> _TASK TO CARRY OUT_:
Print only the lines running from the line with "yellow round brick I8" to the final line below, both included, exactly as written and without the pictures.

Segment Start: PROVIDED INFORMATION

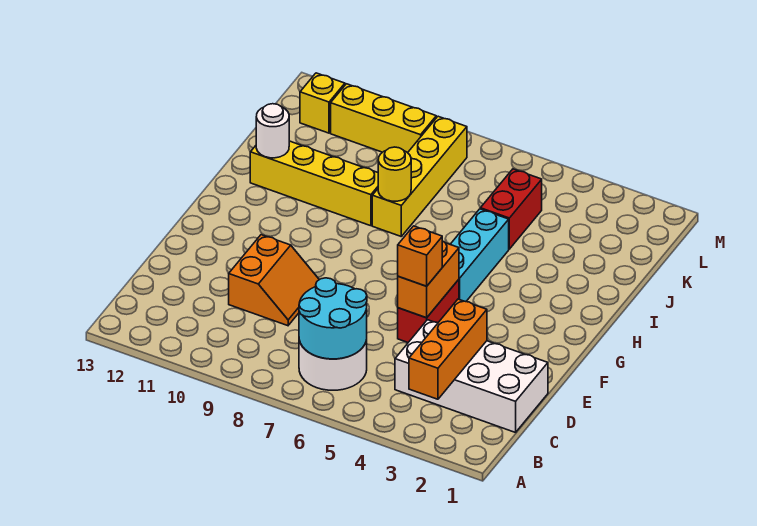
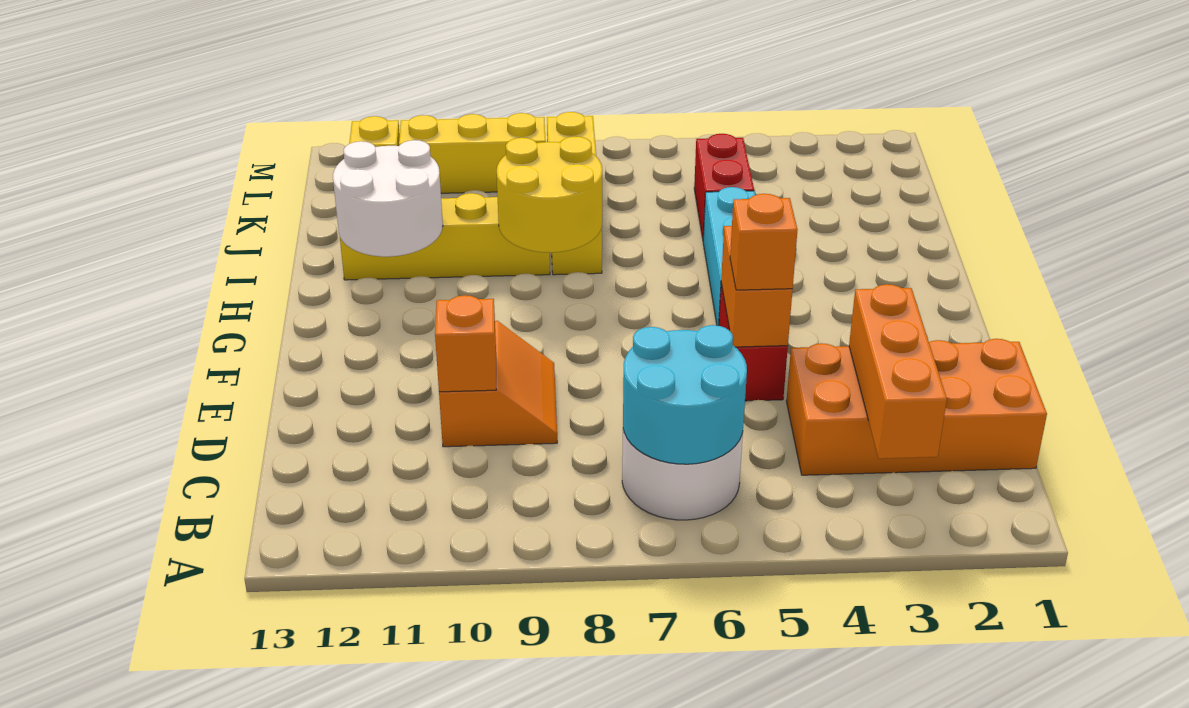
white brick C1:D4 level 1 -> orange brick C1:D4 level 1
none -> orange brick D10 level 2
yellow round brick I8 level 2 -> yellow round brick H8:I9 level 2
white round brick I12 level 2 -> white round brick H11:I12 level 2

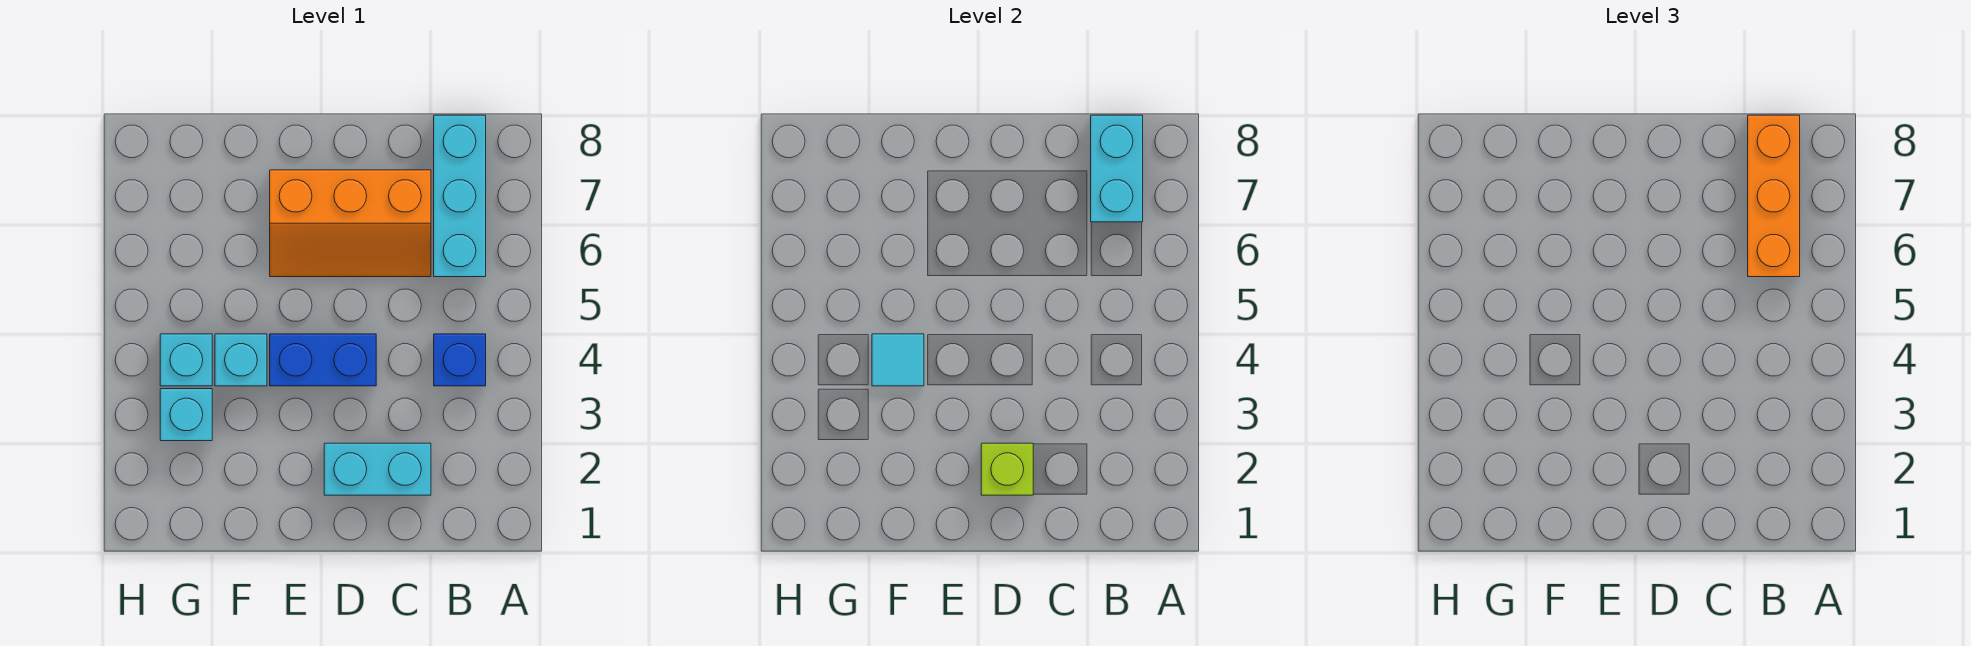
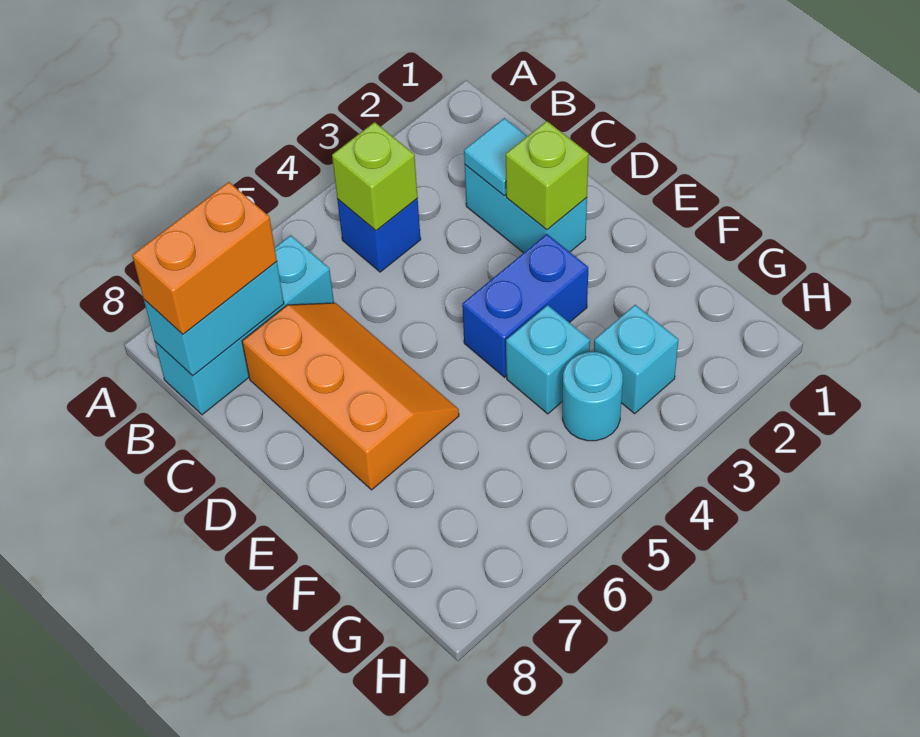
none -> lime brick B4 level 2
orange brick B6:B8 level 3 -> orange brick B7:B8 level 3
blue brick D4:E4 level 1 -> blue brick E3:E4 level 1
cyan tile F4 level 2 -> cyan tile C2 level 2
cyan brick G4 level 1 -> cyan round brick G4 level 1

Segment End: PROVIDED INFORMATION

> _ANSWER TO THIS EXERCISE_:
yellow round brick I8 level 2 -> yellow round brick H8:I9 level 2
white round brick I12 level 2 -> white round brick H11:I12 level 2

none -> lime brick B4 level 2
orange brick B6:B8 level 3 -> orange brick B7:B8 level 3
blue brick D4:E4 level 1 -> blue brick E3:E4 level 1
cyan tile F4 level 2 -> cyan tile C2 level 2
cyan brick G4 level 1 -> cyan round brick G4 level 1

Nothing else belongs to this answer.